§ **What is being asked**: Nothing but the records, copied exactly and stripped of pictures, should be in the answer.

§ **Records for this task**:
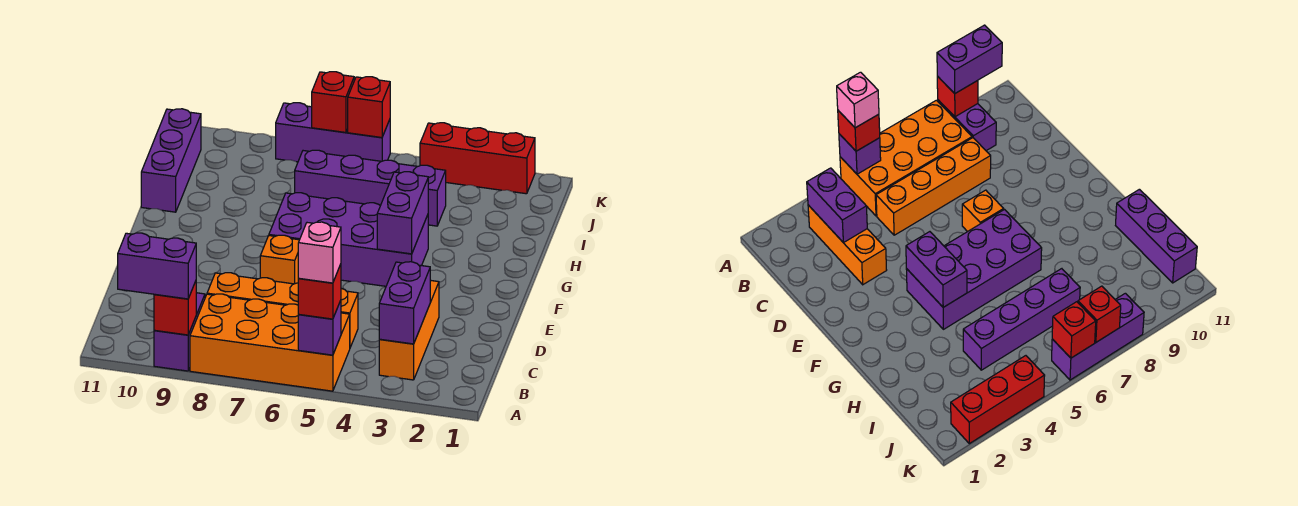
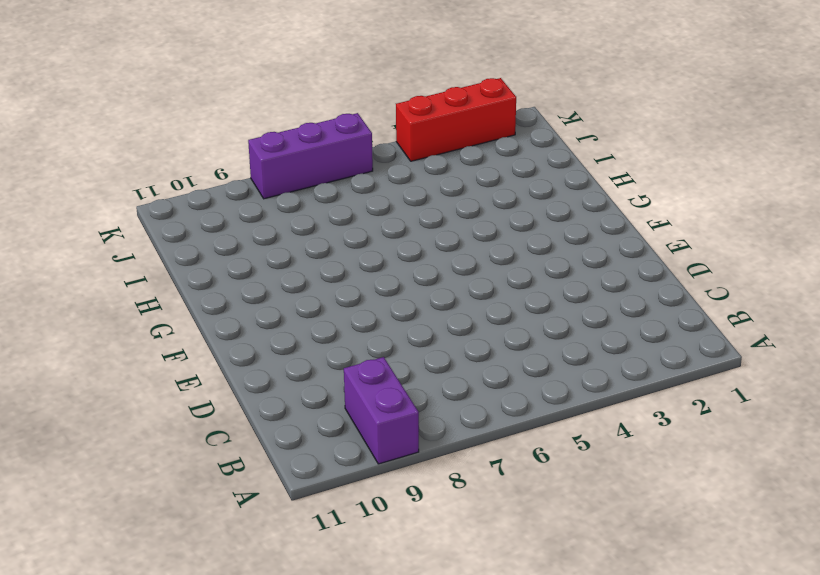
none -> orange brick A5:B8 level 1
none -> orange brick B3:D3 level 1
none -> orange brick C5:C8 level 1

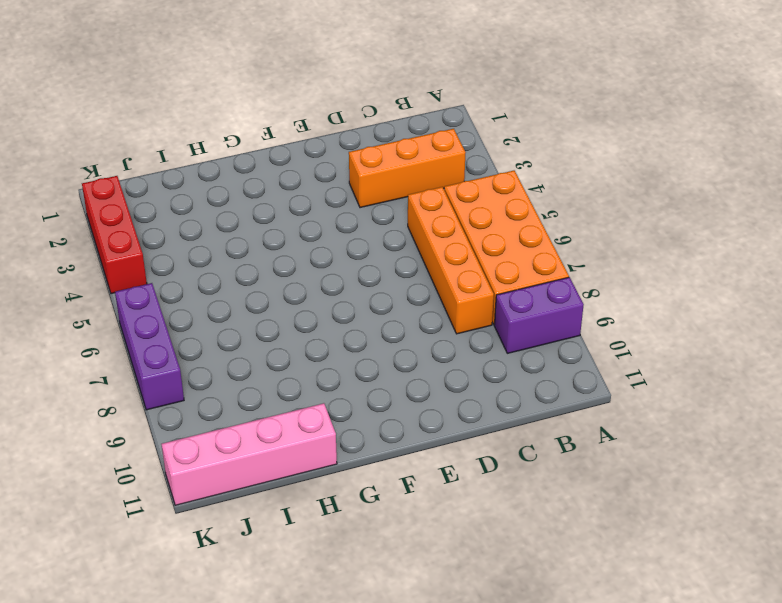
pink brick H11:K11 level 1 -> purple brick H11:J11 level 1
none -> orange brick E7 level 1
none -> purple brick F4:G7 level 1
none -> purple brick I4:I7 level 1

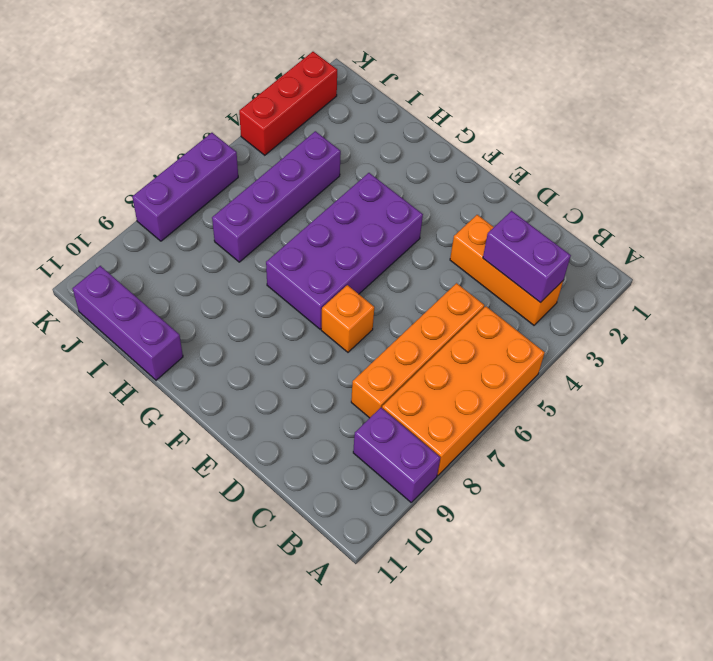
none -> purple brick A5 level 2
none -> red brick A9 level 2
none -> purple brick F4:G4 level 2

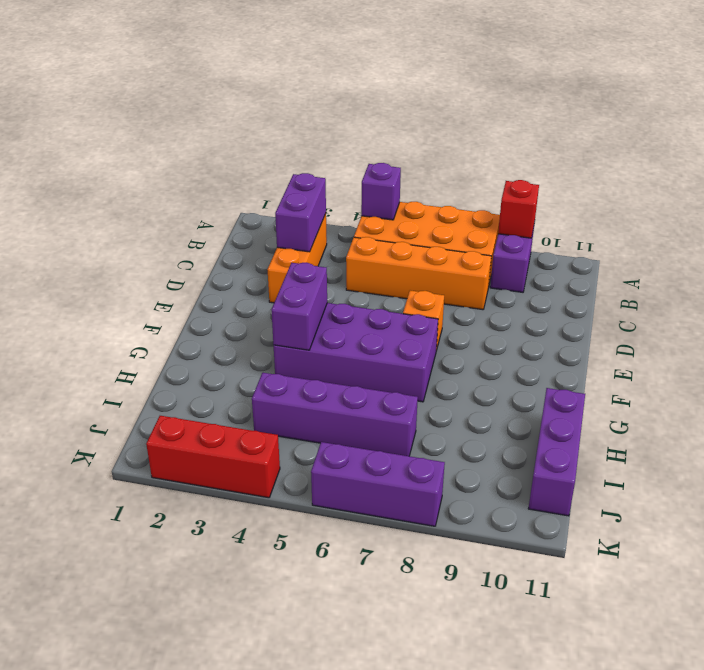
none -> red brick K6 level 2
none -> red brick K7 level 2
none -> red brick A5 level 3

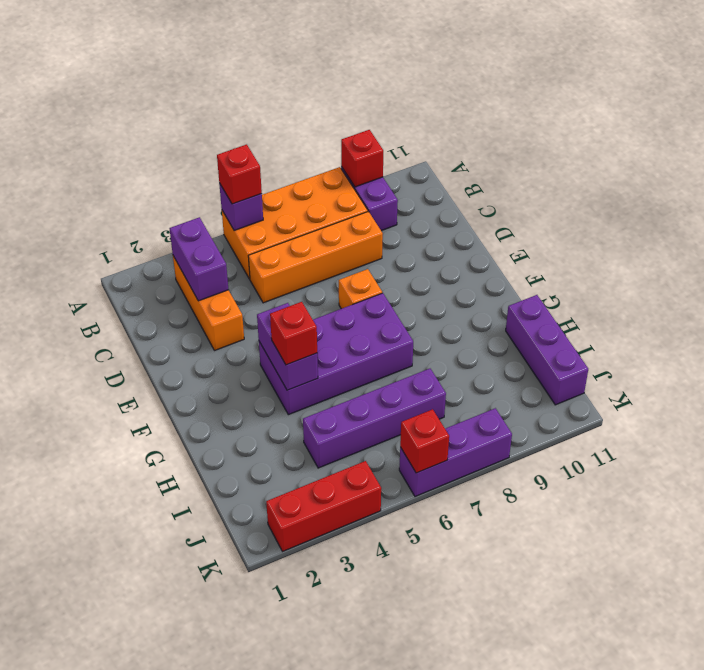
red brick G4 level 3 -> red brick K7 level 2
none -> purple brick A9:A10 level 3
none -> pink brick A5 level 4

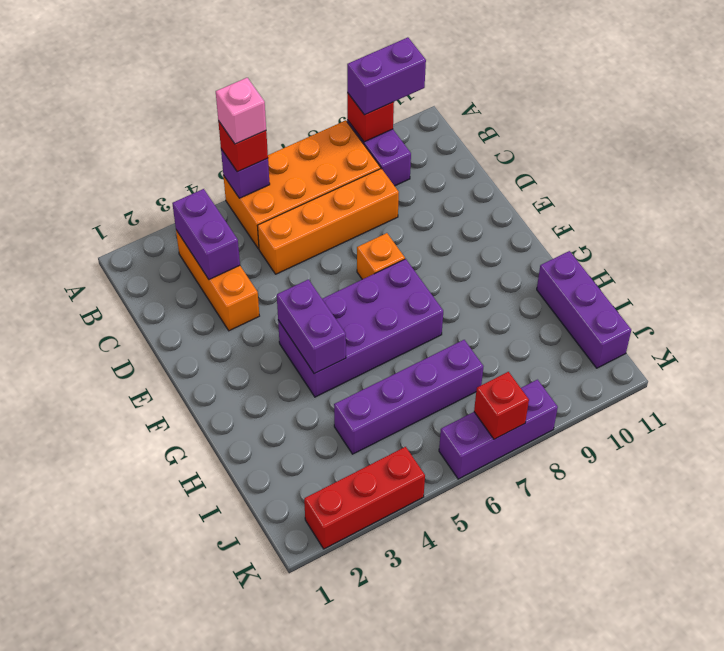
none -> red brick K6 level 2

§ **Result of the exercise**:
none -> orange brick A5:B8 level 1
none -> orange brick B3:D3 level 1
none -> orange brick C5:C8 level 1

pink brick H11:K11 level 1 -> purple brick H11:J11 level 1
none -> orange brick E7 level 1
none -> purple brick F4:G7 level 1
none -> purple brick I4:I7 level 1

none -> purple brick A5 level 2
none -> red brick A9 level 2
none -> purple brick F4:G4 level 2

none -> red brick K6 level 2
none -> red brick K7 level 2
none -> red brick A5 level 3

red brick G4 level 3 -> red brick K7 level 2
none -> purple brick A9:A10 level 3
none -> pink brick A5 level 4

none -> red brick K6 level 2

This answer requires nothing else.